┌────────
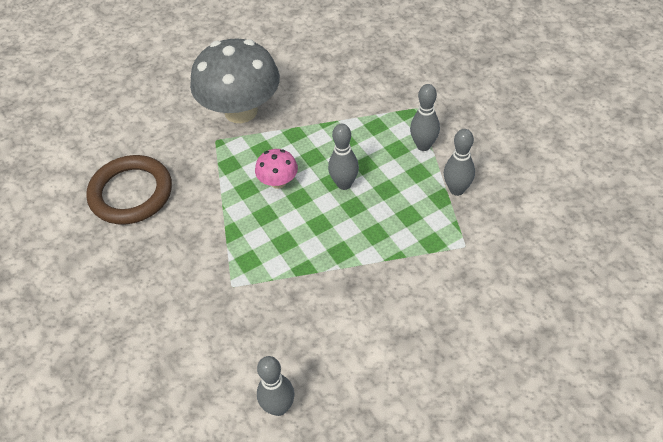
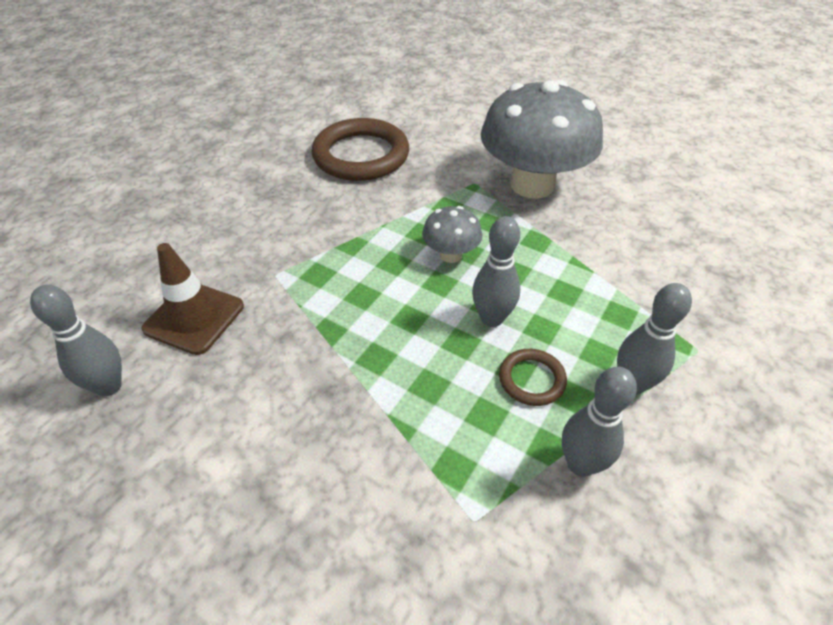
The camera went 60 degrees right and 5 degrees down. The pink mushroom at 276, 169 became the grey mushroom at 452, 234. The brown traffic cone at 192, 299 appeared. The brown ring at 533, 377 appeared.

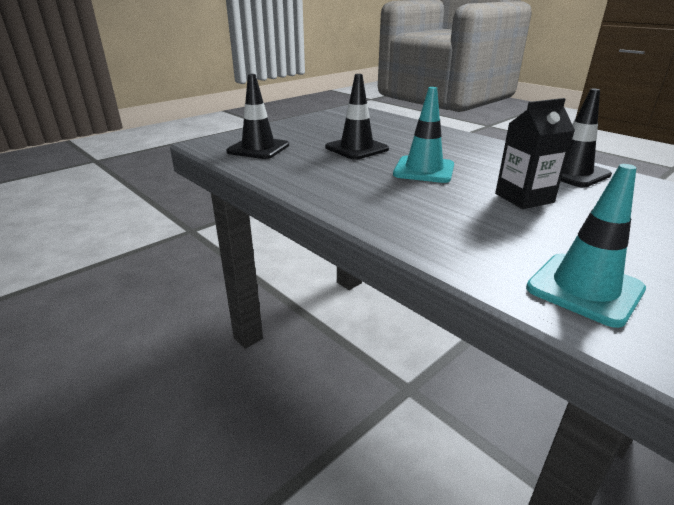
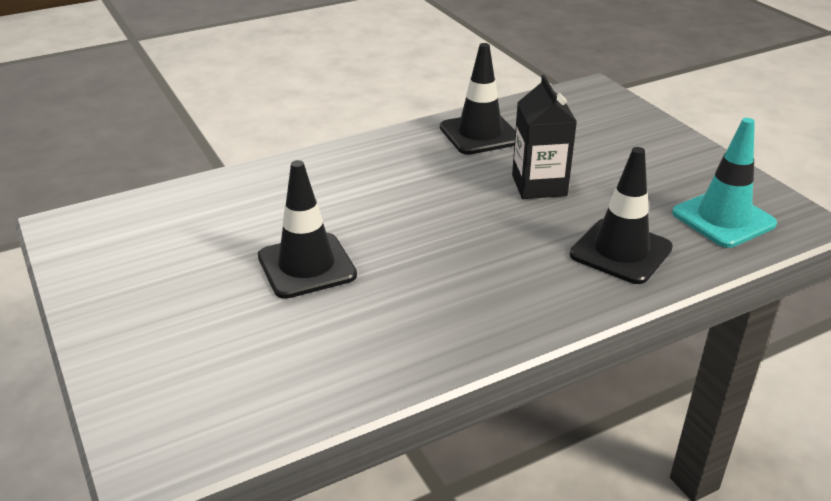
The camera went 75 degrees left and 5 degrees up. The black traffic cone moved from 257, 116 to 621, 215. The turquoise traffic cone at 423, 135 disappeared.

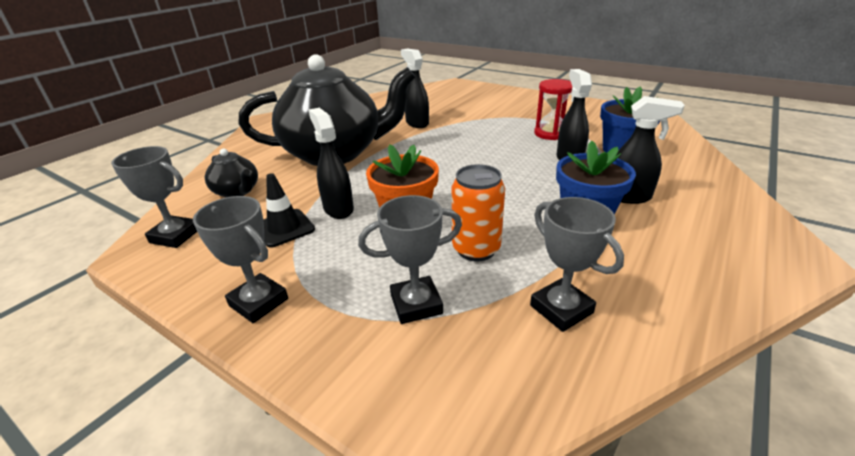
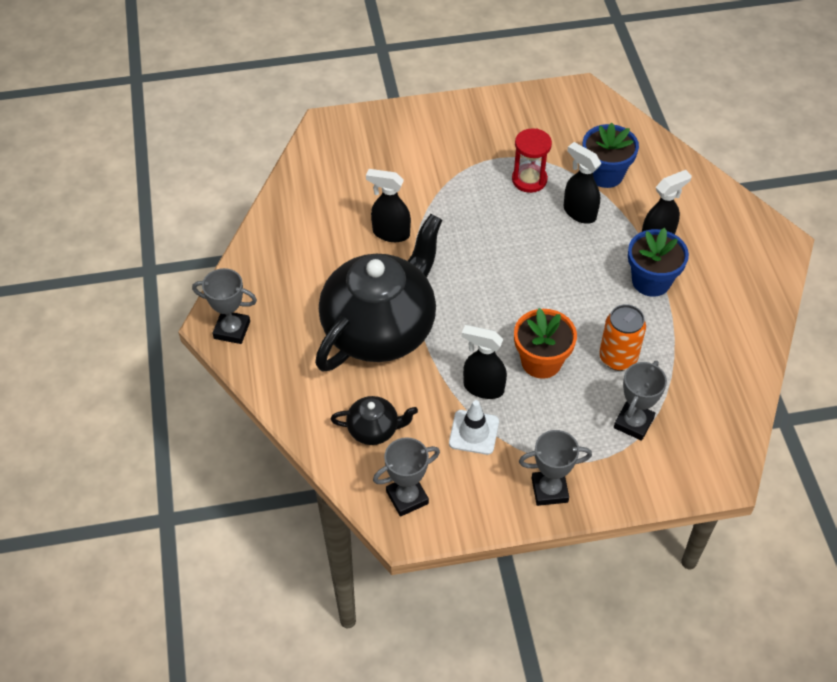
The camera went 45 degrees left and 20 degrees up. The black traffic cone at 289, 210 became the white traffic cone at 474, 427. The grey trophy moved from 577, 264 to 224, 306.

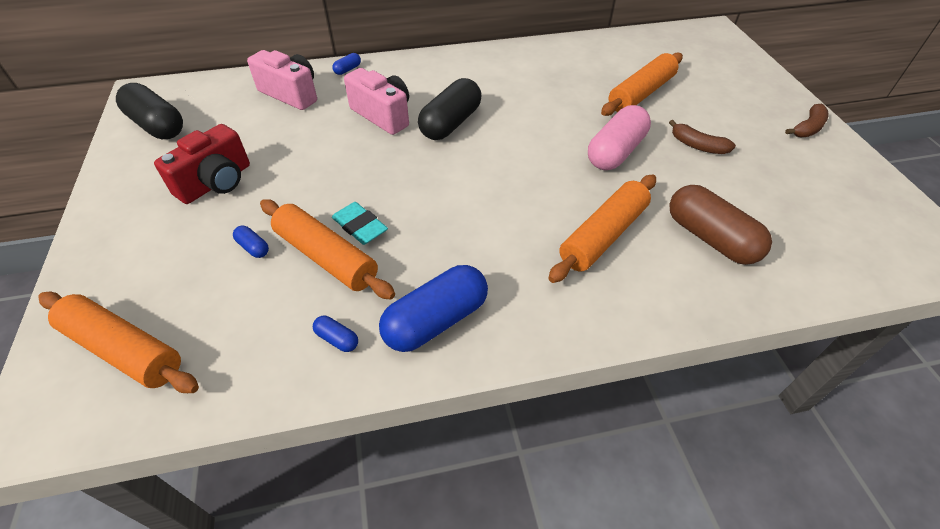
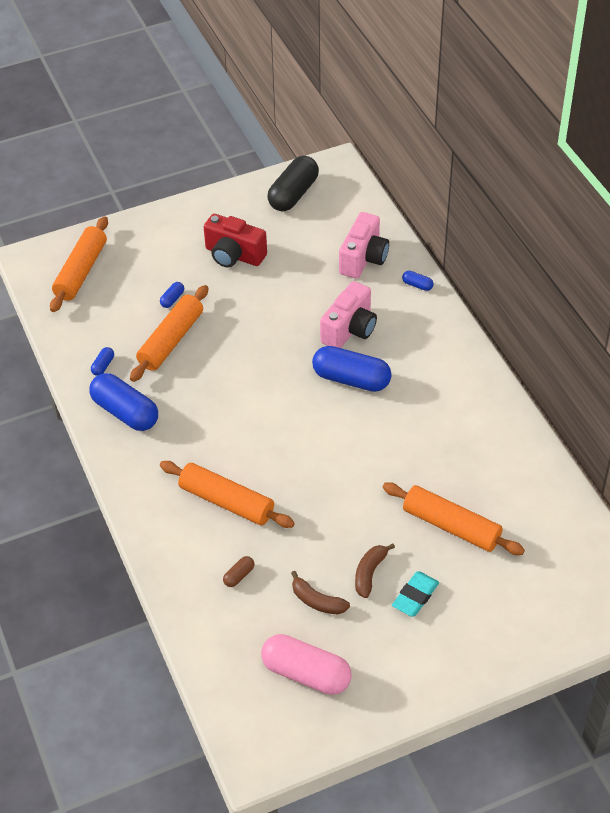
The camera went 80 degrees right and 0 degrees up. The black capsule at 450, 109 became the blue capsule at 351, 369. The brown banana moved from 806, 120 to 320, 592. The pink capsule moved from 619, 137 to 306, 664. The brown capsule at 720, 225 changed to 0.43 times the size. The turquoise eraser moved from 360, 223 to 415, 594.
└────────
● Required work
Your task is to reproduce exactly the lines from the one with "The camera went 45" to the end of the material, both included, with the pictures left out.

● Exercise result
The camera went 45 degrees left and 20 degrees up. The black traffic cone at 289, 210 became the white traffic cone at 474, 427. The grey trophy moved from 577, 264 to 224, 306.

The camera went 80 degrees right and 0 degrees up. The black capsule at 450, 109 became the blue capsule at 351, 369. The brown banana moved from 806, 120 to 320, 592. The pink capsule moved from 619, 137 to 306, 664. The brown capsule at 720, 225 changed to 0.43 times the size. The turquoise eraser moved from 360, 223 to 415, 594.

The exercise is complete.